▶ **What is needed**
For the data below, work out how many lines include the string "bottle" and report only the number.
[[ Data, beginning ]]
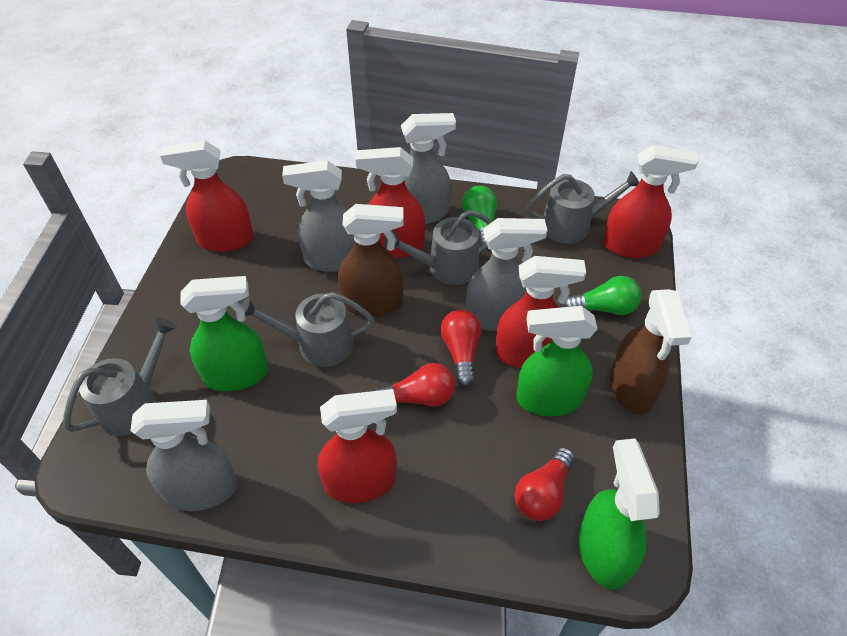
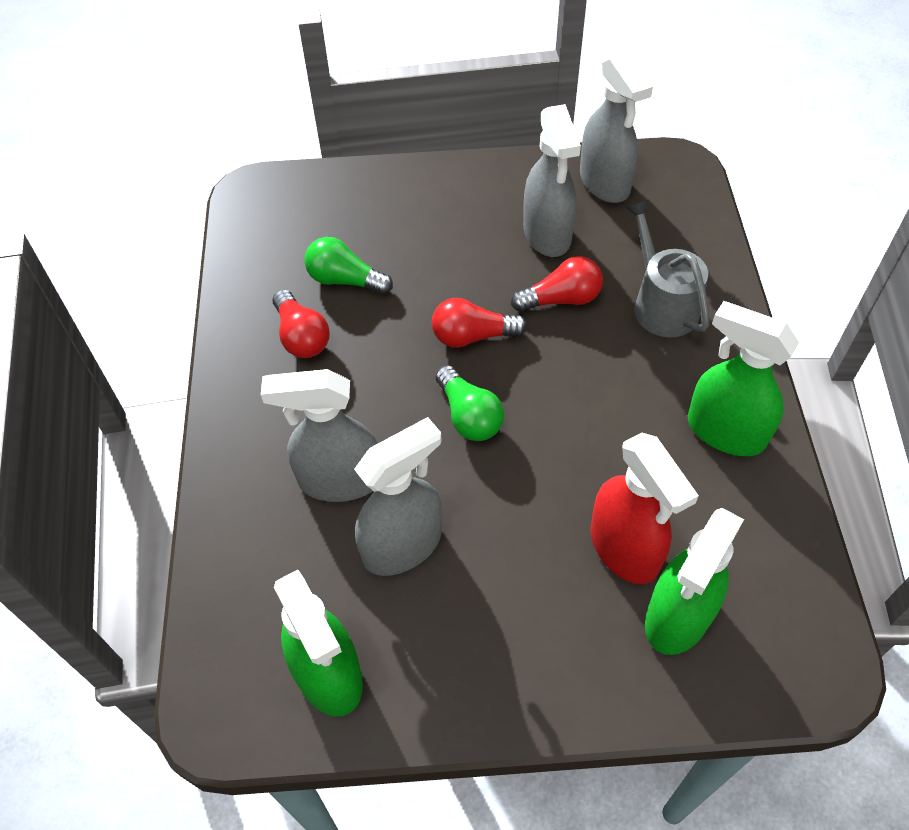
brown spray bottle: 2 -> 0
grey watering can: 4 -> 1
red spray bottle: 5 -> 1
[[ Data, end ]]
▶ **Result below**
2